▼▼▼

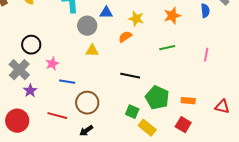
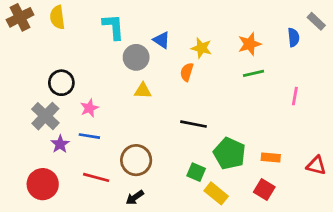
blue triangle: (106, 13) -> (161, 40), turned 32
orange semicircle: (125, 37) -> (187, 72), turned -40
green line: (167, 48) -> (254, 73), moved
blue line: (67, 82) -> (89, 136), moved

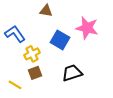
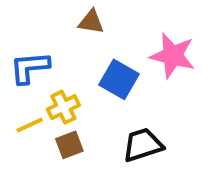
blue L-shape: (15, 34) -> (30, 67), turned -60
yellow line: (15, 85) -> (30, 125), moved, turned -56

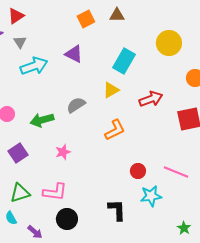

▲▲▲

Exercise:
Set down all entries above again, exactly, without images.

Task response:
blue triangle: (106, 13) -> (161, 40), turned 32
orange semicircle: (125, 37) -> (187, 72), turned -40
green line: (167, 48) -> (254, 73), moved
blue line: (67, 82) -> (89, 136), moved

blue L-shape: (15, 34) -> (30, 67), turned -60
yellow line: (15, 85) -> (30, 125), moved, turned -56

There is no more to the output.